#### Exercise:
Give again the lines of the data from its first line through the line with "SOIL3 pin AO: A3 -> A8". Change nothing.

#### Excerpts from a dataset:
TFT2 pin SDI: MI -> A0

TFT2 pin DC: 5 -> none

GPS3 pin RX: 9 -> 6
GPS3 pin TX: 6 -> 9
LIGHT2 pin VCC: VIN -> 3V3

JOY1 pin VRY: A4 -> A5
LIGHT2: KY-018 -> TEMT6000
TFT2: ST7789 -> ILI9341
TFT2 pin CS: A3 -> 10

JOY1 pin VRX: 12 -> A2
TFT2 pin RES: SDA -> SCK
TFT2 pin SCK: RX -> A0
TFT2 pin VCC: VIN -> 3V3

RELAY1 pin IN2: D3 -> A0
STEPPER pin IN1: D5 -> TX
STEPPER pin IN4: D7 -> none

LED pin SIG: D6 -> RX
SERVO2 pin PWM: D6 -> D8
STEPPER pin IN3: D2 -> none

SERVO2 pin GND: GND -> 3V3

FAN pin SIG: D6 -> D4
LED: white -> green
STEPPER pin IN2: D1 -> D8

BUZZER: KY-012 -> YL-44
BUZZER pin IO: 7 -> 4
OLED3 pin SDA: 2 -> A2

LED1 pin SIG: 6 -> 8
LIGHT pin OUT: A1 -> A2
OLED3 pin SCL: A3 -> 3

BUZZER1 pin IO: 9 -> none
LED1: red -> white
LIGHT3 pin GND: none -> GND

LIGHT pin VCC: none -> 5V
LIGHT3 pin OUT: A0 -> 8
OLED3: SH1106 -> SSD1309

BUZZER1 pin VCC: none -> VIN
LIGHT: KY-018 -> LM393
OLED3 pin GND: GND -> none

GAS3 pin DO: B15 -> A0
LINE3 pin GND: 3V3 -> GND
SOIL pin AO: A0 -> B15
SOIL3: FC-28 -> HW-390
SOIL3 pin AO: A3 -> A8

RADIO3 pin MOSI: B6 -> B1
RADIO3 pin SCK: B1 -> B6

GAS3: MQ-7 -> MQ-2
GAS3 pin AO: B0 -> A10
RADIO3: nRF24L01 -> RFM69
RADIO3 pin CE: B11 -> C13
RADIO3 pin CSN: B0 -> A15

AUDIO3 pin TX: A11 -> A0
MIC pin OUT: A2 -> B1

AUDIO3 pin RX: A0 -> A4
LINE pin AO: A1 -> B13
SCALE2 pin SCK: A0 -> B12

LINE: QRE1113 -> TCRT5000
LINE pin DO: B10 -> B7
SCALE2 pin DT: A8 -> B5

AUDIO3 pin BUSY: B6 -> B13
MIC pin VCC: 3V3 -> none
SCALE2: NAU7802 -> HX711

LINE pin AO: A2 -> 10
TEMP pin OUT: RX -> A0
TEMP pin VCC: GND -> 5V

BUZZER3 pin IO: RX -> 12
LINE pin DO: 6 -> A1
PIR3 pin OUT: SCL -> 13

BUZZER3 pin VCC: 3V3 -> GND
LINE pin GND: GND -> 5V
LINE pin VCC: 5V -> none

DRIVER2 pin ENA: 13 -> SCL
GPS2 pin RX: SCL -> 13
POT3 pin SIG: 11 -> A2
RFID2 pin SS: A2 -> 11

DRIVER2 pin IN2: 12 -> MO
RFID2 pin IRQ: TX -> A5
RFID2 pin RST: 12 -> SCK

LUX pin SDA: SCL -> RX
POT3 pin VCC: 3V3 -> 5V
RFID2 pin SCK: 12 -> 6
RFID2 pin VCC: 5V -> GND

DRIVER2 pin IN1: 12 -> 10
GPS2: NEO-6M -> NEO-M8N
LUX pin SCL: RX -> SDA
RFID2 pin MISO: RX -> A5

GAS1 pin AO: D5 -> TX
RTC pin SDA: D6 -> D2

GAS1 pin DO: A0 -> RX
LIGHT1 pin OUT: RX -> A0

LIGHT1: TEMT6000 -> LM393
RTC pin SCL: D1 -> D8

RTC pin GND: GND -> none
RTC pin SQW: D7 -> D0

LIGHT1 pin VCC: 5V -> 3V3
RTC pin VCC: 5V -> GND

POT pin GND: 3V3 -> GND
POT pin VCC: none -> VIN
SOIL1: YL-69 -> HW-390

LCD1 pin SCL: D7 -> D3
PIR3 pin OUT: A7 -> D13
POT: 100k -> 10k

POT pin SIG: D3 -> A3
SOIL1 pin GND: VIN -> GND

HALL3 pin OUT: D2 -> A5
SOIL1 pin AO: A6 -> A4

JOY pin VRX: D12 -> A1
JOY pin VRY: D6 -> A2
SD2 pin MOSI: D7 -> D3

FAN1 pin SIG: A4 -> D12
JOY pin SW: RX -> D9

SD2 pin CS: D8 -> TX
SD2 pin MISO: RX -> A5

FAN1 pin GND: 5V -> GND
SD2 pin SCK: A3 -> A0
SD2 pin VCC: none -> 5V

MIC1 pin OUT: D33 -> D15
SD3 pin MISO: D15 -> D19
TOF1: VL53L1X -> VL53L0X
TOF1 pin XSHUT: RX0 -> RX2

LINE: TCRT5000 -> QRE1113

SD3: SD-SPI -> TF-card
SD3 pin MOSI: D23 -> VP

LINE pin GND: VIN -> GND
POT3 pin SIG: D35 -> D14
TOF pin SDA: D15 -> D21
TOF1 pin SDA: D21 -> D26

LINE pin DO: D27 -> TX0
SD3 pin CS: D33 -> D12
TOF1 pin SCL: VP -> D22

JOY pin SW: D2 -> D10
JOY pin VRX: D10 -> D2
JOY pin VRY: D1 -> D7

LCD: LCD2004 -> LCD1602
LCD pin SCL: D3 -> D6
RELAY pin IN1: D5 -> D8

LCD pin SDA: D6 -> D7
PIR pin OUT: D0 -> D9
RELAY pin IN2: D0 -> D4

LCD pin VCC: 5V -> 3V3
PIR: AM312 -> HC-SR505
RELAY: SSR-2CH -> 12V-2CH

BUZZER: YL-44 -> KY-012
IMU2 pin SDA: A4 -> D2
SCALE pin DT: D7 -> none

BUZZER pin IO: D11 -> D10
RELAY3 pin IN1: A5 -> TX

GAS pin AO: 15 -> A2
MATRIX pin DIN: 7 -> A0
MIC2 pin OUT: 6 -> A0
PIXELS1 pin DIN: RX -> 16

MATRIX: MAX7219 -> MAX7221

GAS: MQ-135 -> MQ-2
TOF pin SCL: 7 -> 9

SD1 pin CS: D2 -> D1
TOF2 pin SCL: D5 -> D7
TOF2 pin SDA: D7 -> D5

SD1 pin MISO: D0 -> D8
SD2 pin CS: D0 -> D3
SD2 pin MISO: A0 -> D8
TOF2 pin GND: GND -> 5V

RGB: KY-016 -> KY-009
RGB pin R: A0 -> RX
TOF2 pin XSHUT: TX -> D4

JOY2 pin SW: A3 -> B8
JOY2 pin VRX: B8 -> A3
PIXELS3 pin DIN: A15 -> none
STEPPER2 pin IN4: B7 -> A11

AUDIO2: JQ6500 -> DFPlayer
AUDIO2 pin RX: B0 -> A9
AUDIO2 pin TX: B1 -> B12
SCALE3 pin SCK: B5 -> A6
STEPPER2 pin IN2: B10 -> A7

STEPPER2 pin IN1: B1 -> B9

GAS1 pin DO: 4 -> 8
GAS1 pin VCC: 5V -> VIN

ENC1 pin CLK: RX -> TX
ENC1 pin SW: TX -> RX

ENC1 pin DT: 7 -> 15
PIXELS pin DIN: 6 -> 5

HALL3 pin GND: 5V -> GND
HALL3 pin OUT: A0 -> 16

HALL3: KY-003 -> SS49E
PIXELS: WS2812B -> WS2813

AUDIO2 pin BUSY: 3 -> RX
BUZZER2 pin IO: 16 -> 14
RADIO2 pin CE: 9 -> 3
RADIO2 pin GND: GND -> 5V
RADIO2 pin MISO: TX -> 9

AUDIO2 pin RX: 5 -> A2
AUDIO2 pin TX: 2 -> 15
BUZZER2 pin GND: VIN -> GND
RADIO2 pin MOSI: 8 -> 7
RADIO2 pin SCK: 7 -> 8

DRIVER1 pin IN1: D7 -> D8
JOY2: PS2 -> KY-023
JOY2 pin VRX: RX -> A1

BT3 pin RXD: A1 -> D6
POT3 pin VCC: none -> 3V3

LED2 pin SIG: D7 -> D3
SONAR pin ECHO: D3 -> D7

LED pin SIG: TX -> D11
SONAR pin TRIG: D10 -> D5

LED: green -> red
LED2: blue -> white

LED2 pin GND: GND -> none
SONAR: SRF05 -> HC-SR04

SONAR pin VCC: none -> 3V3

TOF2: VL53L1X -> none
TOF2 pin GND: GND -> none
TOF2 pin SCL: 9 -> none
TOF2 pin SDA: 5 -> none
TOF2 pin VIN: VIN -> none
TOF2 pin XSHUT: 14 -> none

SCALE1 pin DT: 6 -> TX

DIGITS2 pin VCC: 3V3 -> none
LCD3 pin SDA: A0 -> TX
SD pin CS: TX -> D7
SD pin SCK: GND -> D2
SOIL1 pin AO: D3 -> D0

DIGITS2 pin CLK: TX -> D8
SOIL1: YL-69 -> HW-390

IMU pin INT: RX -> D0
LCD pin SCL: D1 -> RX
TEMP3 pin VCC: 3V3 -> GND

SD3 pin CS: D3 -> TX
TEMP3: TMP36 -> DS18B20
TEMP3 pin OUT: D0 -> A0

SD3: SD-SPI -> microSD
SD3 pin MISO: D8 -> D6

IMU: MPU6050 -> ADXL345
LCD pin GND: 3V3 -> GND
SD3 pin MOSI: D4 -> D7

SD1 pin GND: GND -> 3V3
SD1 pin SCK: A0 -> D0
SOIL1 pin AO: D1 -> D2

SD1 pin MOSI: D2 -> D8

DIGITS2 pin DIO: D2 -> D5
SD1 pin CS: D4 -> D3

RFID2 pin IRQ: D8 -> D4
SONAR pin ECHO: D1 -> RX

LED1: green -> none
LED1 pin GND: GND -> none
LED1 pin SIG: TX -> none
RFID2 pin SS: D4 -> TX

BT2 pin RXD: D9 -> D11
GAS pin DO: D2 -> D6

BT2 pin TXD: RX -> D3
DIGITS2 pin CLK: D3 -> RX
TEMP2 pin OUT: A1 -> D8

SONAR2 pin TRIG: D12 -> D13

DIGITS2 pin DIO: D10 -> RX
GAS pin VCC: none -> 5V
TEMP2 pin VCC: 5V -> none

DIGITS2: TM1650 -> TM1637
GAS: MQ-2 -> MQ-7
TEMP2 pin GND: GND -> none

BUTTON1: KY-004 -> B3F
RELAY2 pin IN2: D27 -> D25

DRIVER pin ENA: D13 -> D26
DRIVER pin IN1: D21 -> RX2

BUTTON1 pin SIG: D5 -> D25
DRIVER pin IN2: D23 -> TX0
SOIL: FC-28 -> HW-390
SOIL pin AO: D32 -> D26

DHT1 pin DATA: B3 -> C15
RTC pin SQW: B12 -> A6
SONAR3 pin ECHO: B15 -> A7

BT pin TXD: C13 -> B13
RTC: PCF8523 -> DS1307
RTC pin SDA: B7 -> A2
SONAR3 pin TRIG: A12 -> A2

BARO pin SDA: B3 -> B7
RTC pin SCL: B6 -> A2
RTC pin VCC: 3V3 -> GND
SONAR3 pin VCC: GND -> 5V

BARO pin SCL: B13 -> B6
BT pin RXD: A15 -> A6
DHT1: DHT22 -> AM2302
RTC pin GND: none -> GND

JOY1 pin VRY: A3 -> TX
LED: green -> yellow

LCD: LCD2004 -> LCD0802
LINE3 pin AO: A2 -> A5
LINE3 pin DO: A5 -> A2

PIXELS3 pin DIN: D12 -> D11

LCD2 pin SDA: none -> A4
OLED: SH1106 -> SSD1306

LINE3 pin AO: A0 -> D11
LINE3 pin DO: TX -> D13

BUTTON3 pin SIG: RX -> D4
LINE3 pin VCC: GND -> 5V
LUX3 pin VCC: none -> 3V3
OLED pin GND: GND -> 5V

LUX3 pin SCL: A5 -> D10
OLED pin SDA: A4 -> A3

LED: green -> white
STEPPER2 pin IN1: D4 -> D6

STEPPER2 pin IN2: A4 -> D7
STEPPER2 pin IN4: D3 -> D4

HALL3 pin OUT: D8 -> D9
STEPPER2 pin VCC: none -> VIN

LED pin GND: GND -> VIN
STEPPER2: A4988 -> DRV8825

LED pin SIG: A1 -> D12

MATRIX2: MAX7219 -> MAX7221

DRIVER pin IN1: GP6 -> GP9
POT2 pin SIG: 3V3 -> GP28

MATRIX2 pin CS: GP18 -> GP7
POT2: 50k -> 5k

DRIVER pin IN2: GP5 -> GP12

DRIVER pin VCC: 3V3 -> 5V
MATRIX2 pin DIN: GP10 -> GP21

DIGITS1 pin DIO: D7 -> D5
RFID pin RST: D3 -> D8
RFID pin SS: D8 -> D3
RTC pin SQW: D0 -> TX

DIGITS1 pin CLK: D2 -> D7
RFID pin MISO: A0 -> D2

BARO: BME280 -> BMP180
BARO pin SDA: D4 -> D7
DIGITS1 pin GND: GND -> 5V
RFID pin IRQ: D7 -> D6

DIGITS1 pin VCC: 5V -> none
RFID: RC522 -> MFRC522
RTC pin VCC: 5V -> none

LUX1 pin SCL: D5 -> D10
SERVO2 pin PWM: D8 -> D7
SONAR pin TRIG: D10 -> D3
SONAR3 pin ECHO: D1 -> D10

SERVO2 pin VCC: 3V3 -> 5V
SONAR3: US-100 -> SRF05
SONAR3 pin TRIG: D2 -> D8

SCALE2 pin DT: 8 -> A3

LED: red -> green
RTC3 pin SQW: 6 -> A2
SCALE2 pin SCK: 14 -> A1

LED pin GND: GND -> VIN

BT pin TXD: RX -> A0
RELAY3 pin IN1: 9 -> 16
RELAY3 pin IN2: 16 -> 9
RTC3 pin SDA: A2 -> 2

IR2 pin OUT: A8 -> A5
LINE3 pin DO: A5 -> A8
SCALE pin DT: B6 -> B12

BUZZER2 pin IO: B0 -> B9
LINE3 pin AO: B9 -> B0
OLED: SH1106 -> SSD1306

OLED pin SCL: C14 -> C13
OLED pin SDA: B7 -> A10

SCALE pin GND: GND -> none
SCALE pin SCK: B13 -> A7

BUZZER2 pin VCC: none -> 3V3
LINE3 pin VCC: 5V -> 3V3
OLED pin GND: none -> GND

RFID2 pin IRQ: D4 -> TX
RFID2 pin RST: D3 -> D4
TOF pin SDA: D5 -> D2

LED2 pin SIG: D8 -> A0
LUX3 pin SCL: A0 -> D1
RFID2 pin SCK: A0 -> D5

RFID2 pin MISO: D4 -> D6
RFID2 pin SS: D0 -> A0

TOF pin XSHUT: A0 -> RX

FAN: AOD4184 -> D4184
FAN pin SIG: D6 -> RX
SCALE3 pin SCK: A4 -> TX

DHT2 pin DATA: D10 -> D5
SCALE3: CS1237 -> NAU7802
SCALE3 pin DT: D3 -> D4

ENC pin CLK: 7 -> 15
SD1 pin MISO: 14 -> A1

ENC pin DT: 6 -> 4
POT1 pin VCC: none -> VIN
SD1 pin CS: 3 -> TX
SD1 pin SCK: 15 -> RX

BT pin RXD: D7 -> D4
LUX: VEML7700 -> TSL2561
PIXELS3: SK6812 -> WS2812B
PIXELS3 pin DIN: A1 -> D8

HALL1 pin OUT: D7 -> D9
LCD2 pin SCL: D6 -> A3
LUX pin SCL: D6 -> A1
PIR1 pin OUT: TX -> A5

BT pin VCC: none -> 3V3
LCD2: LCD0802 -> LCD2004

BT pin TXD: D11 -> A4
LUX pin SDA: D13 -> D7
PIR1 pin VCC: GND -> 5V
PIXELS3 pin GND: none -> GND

#### Solution:
TFT2 pin SDI: MI -> A0

TFT2 pin DC: 5 -> none

GPS3 pin RX: 9 -> 6
GPS3 pin TX: 6 -> 9
LIGHT2 pin VCC: VIN -> 3V3

JOY1 pin VRY: A4 -> A5
LIGHT2: KY-018 -> TEMT6000
TFT2: ST7789 -> ILI9341
TFT2 pin CS: A3 -> 10

JOY1 pin VRX: 12 -> A2
TFT2 pin RES: SDA -> SCK
TFT2 pin SCK: RX -> A0
TFT2 pin VCC: VIN -> 3V3

RELAY1 pin IN2: D3 -> A0
STEPPER pin IN1: D5 -> TX
STEPPER pin IN4: D7 -> none

LED pin SIG: D6 -> RX
SERVO2 pin PWM: D6 -> D8
STEPPER pin IN3: D2 -> none

SERVO2 pin GND: GND -> 3V3

FAN pin SIG: D6 -> D4
LED: white -> green
STEPPER pin IN2: D1 -> D8

BUZZER: KY-012 -> YL-44
BUZZER pin IO: 7 -> 4
OLED3 pin SDA: 2 -> A2

LED1 pin SIG: 6 -> 8
LIGHT pin OUT: A1 -> A2
OLED3 pin SCL: A3 -> 3

BUZZER1 pin IO: 9 -> none
LED1: red -> white
LIGHT3 pin GND: none -> GND

LIGHT pin VCC: none -> 5V
LIGHT3 pin OUT: A0 -> 8
OLED3: SH1106 -> SSD1309

BUZZER1 pin VCC: none -> VIN
LIGHT: KY-018 -> LM393
OLED3 pin GND: GND -> none

GAS3 pin DO: B15 -> A0
LINE3 pin GND: 3V3 -> GND
SOIL pin AO: A0 -> B15
SOIL3: FC-28 -> HW-390
SOIL3 pin AO: A3 -> A8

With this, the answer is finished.